▸ **Goal of the exercise**
Every record needs to be set down again without a single difference.

[Start of section]

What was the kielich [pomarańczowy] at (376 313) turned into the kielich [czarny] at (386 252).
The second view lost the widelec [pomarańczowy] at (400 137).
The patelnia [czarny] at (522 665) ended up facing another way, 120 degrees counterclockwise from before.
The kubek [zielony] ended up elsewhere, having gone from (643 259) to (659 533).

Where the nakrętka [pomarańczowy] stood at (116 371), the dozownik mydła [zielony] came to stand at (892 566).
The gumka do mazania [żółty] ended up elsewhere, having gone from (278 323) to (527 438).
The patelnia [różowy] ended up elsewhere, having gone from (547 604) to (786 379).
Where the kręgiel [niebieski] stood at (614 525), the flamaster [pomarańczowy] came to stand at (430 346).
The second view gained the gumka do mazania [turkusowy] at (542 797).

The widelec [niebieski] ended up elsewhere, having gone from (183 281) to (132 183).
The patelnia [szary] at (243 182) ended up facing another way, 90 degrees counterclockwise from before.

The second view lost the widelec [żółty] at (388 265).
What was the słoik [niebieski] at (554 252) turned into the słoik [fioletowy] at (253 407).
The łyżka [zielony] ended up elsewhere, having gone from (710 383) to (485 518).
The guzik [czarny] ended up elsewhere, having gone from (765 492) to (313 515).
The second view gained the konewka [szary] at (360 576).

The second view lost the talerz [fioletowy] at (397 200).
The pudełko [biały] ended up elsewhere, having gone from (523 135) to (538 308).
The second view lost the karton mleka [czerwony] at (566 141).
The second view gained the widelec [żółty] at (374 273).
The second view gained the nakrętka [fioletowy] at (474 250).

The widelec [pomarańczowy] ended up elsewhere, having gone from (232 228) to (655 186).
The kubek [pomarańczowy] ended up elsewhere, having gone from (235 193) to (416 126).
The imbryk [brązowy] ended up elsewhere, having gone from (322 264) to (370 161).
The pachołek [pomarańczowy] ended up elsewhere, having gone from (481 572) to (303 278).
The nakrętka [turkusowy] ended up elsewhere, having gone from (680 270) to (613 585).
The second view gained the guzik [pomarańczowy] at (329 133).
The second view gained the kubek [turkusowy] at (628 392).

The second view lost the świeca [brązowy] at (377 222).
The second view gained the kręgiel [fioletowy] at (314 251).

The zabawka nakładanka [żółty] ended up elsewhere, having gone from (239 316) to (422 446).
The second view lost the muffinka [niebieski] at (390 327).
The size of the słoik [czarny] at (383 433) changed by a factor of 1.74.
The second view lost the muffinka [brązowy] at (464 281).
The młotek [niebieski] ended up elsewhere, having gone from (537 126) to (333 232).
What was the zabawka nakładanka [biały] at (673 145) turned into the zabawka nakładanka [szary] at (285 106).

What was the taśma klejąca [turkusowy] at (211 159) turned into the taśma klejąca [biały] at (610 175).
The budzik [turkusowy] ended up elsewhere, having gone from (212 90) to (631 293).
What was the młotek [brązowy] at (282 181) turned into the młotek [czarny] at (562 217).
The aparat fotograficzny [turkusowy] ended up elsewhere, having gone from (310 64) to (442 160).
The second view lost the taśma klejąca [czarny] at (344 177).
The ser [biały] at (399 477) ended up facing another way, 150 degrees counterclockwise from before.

[End of section]

▸ **Result**
What was the kielich [pomarańczowy] at (376 313) turned into the kielich [czarny] at (386 252).
The second view lost the widelec [pomarańczowy] at (400 137).
The patelnia [czarny] at (522 665) ended up facing another way, 120 degrees counterclockwise from before.
The kubek [zielony] ended up elsewhere, having gone from (643 259) to (659 533).

Where the nakrętka [pomarańczowy] stood at (116 371), the dozownik mydła [zielony] came to stand at (892 566).
The gumka do mazania [żółty] ended up elsewhere, having gone from (278 323) to (527 438).
The patelnia [różowy] ended up elsewhere, having gone from (547 604) to (786 379).
Where the kręgiel [niebieski] stood at (614 525), the flamaster [pomarańczowy] came to stand at (430 346).
The second view gained the gumka do mazania [turkusowy] at (542 797).

The widelec [niebieski] ended up elsewhere, having gone from (183 281) to (132 183).
The patelnia [szary] at (243 182) ended up facing another way, 90 degrees counterclockwise from before.

The second view lost the widelec [żółty] at (388 265).
What was the słoik [niebieski] at (554 252) turned into the słoik [fioletowy] at (253 407).
The łyżka [zielony] ended up elsewhere, having gone from (710 383) to (485 518).
The guzik [czarny] ended up elsewhere, having gone from (765 492) to (313 515).
The second view gained the konewka [szary] at (360 576).

The second view lost the talerz [fioletowy] at (397 200).
The pudełko [biały] ended up elsewhere, having gone from (523 135) to (538 308).
The second view lost the karton mleka [czerwony] at (566 141).
The second view gained the widelec [żółty] at (374 273).
The second view gained the nakrętka [fioletowy] at (474 250).

The widelec [pomarańczowy] ended up elsewhere, having gone from (232 228) to (655 186).
The kubek [pomarańczowy] ended up elsewhere, having gone from (235 193) to (416 126).
The imbryk [brązowy] ended up elsewhere, having gone from (322 264) to (370 161).
The pachołek [pomarańczowy] ended up elsewhere, having gone from (481 572) to (303 278).
The nakrętka [turkusowy] ended up elsewhere, having gone from (680 270) to (613 585).
The second view gained the guzik [pomarańczowy] at (329 133).
The second view gained the kubek [turkusowy] at (628 392).

The second view lost the świeca [brązowy] at (377 222).
The second view gained the kręgiel [fioletowy] at (314 251).

The zabawka nakładanka [żółty] ended up elsewhere, having gone from (239 316) to (422 446).
The second view lost the muffinka [niebieski] at (390 327).
The size of the słoik [czarny] at (383 433) changed by a factor of 1.74.
The second view lost the muffinka [brązowy] at (464 281).
The młotek [niebieski] ended up elsewhere, having gone from (537 126) to (333 232).
What was the zabawka nakładanka [biały] at (673 145) turned into the zabawka nakładanka [szary] at (285 106).

What was the taśma klejąca [turkusowy] at (211 159) turned into the taśma klejąca [biały] at (610 175).
The budzik [turkusowy] ended up elsewhere, having gone from (212 90) to (631 293).
What was the młotek [brązowy] at (282 181) turned into the młotek [czarny] at (562 217).
The aparat fotograficzny [turkusowy] ended up elsewhere, having gone from (310 64) to (442 160).
The second view lost the taśma klejąca [czarny] at (344 177).
The ser [biały] at (399 477) ended up facing another way, 150 degrees counterclockwise from before.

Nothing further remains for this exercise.